> _Required work_
Could you repeat the records shown below exactly as written?

Items from a dataset

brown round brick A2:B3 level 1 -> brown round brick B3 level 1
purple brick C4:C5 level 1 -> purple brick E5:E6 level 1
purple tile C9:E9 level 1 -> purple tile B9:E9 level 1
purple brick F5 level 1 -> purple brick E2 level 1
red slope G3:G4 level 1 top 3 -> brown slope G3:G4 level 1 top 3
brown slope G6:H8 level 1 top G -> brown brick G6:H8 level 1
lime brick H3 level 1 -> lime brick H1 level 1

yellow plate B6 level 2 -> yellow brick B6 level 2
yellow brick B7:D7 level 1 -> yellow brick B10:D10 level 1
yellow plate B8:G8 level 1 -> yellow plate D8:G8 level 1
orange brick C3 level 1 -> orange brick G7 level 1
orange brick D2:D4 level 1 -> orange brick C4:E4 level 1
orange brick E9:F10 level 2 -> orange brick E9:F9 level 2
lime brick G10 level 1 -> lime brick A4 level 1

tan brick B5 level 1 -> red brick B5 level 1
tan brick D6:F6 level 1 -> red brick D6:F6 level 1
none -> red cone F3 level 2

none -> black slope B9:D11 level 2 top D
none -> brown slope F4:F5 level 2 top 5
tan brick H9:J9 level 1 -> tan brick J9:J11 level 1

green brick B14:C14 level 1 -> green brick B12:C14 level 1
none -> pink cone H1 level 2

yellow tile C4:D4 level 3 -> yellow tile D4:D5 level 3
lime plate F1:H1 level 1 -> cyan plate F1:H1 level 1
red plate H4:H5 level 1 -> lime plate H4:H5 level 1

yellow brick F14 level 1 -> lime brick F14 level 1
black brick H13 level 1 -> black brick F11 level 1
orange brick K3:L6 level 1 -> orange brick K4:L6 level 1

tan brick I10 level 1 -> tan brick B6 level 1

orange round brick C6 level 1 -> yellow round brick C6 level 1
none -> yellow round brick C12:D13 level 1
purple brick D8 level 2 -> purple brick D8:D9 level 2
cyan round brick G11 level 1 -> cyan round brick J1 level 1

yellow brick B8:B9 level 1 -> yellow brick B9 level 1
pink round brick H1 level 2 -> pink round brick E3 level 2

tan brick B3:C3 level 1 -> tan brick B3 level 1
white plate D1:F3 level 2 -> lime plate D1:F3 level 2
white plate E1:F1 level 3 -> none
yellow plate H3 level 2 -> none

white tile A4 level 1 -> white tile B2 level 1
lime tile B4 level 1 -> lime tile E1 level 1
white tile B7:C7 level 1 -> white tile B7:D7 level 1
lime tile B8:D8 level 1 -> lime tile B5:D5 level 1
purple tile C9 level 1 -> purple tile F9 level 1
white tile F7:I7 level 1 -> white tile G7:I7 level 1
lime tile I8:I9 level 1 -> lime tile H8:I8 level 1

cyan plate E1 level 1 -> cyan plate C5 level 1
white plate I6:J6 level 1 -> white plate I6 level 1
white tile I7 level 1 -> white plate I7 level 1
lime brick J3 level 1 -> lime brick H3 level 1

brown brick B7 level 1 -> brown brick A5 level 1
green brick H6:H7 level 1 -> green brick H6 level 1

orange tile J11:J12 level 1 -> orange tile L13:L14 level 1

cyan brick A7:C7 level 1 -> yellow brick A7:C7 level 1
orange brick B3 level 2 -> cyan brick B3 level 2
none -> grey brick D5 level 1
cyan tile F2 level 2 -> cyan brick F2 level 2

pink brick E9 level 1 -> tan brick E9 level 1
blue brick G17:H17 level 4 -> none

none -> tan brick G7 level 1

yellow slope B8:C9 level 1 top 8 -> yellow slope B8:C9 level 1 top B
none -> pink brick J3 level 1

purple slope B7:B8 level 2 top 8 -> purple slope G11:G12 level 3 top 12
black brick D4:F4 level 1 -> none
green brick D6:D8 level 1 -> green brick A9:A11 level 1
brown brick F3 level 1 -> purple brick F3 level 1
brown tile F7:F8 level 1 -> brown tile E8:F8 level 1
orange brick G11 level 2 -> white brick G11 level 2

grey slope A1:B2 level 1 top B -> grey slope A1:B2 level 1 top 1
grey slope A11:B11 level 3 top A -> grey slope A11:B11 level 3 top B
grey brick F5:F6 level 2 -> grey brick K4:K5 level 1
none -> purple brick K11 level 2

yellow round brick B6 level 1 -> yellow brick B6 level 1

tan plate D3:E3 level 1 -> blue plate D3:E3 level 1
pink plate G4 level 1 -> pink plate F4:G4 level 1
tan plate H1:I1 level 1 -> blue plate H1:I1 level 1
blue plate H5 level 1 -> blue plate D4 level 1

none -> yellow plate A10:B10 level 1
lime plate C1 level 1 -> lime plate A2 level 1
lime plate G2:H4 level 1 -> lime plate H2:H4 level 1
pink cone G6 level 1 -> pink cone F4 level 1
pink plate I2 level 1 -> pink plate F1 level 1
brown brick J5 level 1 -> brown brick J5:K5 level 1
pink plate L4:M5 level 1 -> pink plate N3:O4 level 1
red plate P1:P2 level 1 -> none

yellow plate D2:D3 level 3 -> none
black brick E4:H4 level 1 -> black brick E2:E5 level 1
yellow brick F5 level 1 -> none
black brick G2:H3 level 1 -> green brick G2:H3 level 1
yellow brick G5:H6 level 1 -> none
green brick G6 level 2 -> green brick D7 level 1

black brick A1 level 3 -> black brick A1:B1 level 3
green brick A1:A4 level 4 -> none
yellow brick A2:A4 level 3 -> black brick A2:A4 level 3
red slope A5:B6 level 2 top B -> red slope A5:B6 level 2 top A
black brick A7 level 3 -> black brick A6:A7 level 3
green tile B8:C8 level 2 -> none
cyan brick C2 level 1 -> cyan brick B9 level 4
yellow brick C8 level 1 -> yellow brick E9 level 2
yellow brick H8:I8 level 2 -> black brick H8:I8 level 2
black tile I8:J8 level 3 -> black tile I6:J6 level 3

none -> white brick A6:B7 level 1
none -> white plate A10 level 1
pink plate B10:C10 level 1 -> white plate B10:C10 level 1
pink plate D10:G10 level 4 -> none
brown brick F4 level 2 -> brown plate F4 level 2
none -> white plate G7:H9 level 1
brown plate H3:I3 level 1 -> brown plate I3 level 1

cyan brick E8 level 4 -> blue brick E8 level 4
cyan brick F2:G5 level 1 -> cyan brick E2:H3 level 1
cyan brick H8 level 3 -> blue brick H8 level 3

> _Answer space_
brown round brick A2:B3 level 1 -> brown round brick B3 level 1
purple brick C4:C5 level 1 -> purple brick E5:E6 level 1
purple tile C9:E9 level 1 -> purple tile B9:E9 level 1
purple brick F5 level 1 -> purple brick E2 level 1
red slope G3:G4 level 1 top 3 -> brown slope G3:G4 level 1 top 3
brown slope G6:H8 level 1 top G -> brown brick G6:H8 level 1
lime brick H3 level 1 -> lime brick H1 level 1

yellow plate B6 level 2 -> yellow brick B6 level 2
yellow brick B7:D7 level 1 -> yellow brick B10:D10 level 1
yellow plate B8:G8 level 1 -> yellow plate D8:G8 level 1
orange brick C3 level 1 -> orange brick G7 level 1
orange brick D2:D4 level 1 -> orange brick C4:E4 level 1
orange brick E9:F10 level 2 -> orange brick E9:F9 level 2
lime brick G10 level 1 -> lime brick A4 level 1

tan brick B5 level 1 -> red brick B5 level 1
tan brick D6:F6 level 1 -> red brick D6:F6 level 1
none -> red cone F3 level 2

none -> black slope B9:D11 level 2 top D
none -> brown slope F4:F5 level 2 top 5
tan brick H9:J9 level 1 -> tan brick J9:J11 level 1

green brick B14:C14 level 1 -> green brick B12:C14 level 1
none -> pink cone H1 level 2

yellow tile C4:D4 level 3 -> yellow tile D4:D5 level 3
lime plate F1:H1 level 1 -> cyan plate F1:H1 level 1
red plate H4:H5 level 1 -> lime plate H4:H5 level 1

yellow brick F14 level 1 -> lime brick F14 level 1
black brick H13 level 1 -> black brick F11 level 1
orange brick K3:L6 level 1 -> orange brick K4:L6 level 1

tan brick I10 level 1 -> tan brick B6 level 1

orange round brick C6 level 1 -> yellow round brick C6 level 1
none -> yellow round brick C12:D13 level 1
purple brick D8 level 2 -> purple brick D8:D9 level 2
cyan round brick G11 level 1 -> cyan round brick J1 level 1

yellow brick B8:B9 level 1 -> yellow brick B9 level 1
pink round brick H1 level 2 -> pink round brick E3 level 2

tan brick B3:C3 level 1 -> tan brick B3 level 1
white plate D1:F3 level 2 -> lime plate D1:F3 level 2
white plate E1:F1 level 3 -> none
yellow plate H3 level 2 -> none

white tile A4 level 1 -> white tile B2 level 1
lime tile B4 level 1 -> lime tile E1 level 1
white tile B7:C7 level 1 -> white tile B7:D7 level 1
lime tile B8:D8 level 1 -> lime tile B5:D5 level 1
purple tile C9 level 1 -> purple tile F9 level 1
white tile F7:I7 level 1 -> white tile G7:I7 level 1
lime tile I8:I9 level 1 -> lime tile H8:I8 level 1

cyan plate E1 level 1 -> cyan plate C5 level 1
white plate I6:J6 level 1 -> white plate I6 level 1
white tile I7 level 1 -> white plate I7 level 1
lime brick J3 level 1 -> lime brick H3 level 1

brown brick B7 level 1 -> brown brick A5 level 1
green brick H6:H7 level 1 -> green brick H6 level 1

orange tile J11:J12 level 1 -> orange tile L13:L14 level 1

cyan brick A7:C7 level 1 -> yellow brick A7:C7 level 1
orange brick B3 level 2 -> cyan brick B3 level 2
none -> grey brick D5 level 1
cyan tile F2 level 2 -> cyan brick F2 level 2

pink brick E9 level 1 -> tan brick E9 level 1
blue brick G17:H17 level 4 -> none

none -> tan brick G7 level 1

yellow slope B8:C9 level 1 top 8 -> yellow slope B8:C9 level 1 top B
none -> pink brick J3 level 1

purple slope B7:B8 level 2 top 8 -> purple slope G11:G12 level 3 top 12
black brick D4:F4 level 1 -> none
green brick D6:D8 level 1 -> green brick A9:A11 level 1
brown brick F3 level 1 -> purple brick F3 level 1
brown tile F7:F8 level 1 -> brown tile E8:F8 level 1
orange brick G11 level 2 -> white brick G11 level 2

grey slope A1:B2 level 1 top B -> grey slope A1:B2 level 1 top 1
grey slope A11:B11 level 3 top A -> grey slope A11:B11 level 3 top B
grey brick F5:F6 level 2 -> grey brick K4:K5 level 1
none -> purple brick K11 level 2

yellow round brick B6 level 1 -> yellow brick B6 level 1

tan plate D3:E3 level 1 -> blue plate D3:E3 level 1
pink plate G4 level 1 -> pink plate F4:G4 level 1
tan plate H1:I1 level 1 -> blue plate H1:I1 level 1
blue plate H5 level 1 -> blue plate D4 level 1

none -> yellow plate A10:B10 level 1
lime plate C1 level 1 -> lime plate A2 level 1
lime plate G2:H4 level 1 -> lime plate H2:H4 level 1
pink cone G6 level 1 -> pink cone F4 level 1
pink plate I2 level 1 -> pink plate F1 level 1
brown brick J5 level 1 -> brown brick J5:K5 level 1
pink plate L4:M5 level 1 -> pink plate N3:O4 level 1
red plate P1:P2 level 1 -> none

yellow plate D2:D3 level 3 -> none
black brick E4:H4 level 1 -> black brick E2:E5 level 1
yellow brick F5 level 1 -> none
black brick G2:H3 level 1 -> green brick G2:H3 level 1
yellow brick G5:H6 level 1 -> none
green brick G6 level 2 -> green brick D7 level 1

black brick A1 level 3 -> black brick A1:B1 level 3
green brick A1:A4 level 4 -> none
yellow brick A2:A4 level 3 -> black brick A2:A4 level 3
red slope A5:B6 level 2 top B -> red slope A5:B6 level 2 top A
black brick A7 level 3 -> black brick A6:A7 level 3
green tile B8:C8 level 2 -> none
cyan brick C2 level 1 -> cyan brick B9 level 4
yellow brick C8 level 1 -> yellow brick E9 level 2
yellow brick H8:I8 level 2 -> black brick H8:I8 level 2
black tile I8:J8 level 3 -> black tile I6:J6 level 3

none -> white brick A6:B7 level 1
none -> white plate A10 level 1
pink plate B10:C10 level 1 -> white plate B10:C10 level 1
pink plate D10:G10 level 4 -> none
brown brick F4 level 2 -> brown plate F4 level 2
none -> white plate G7:H9 level 1
brown plate H3:I3 level 1 -> brown plate I3 level 1

cyan brick E8 level 4 -> blue brick E8 level 4
cyan brick F2:G5 level 1 -> cyan brick E2:H3 level 1
cyan brick H8 level 3 -> blue brick H8 level 3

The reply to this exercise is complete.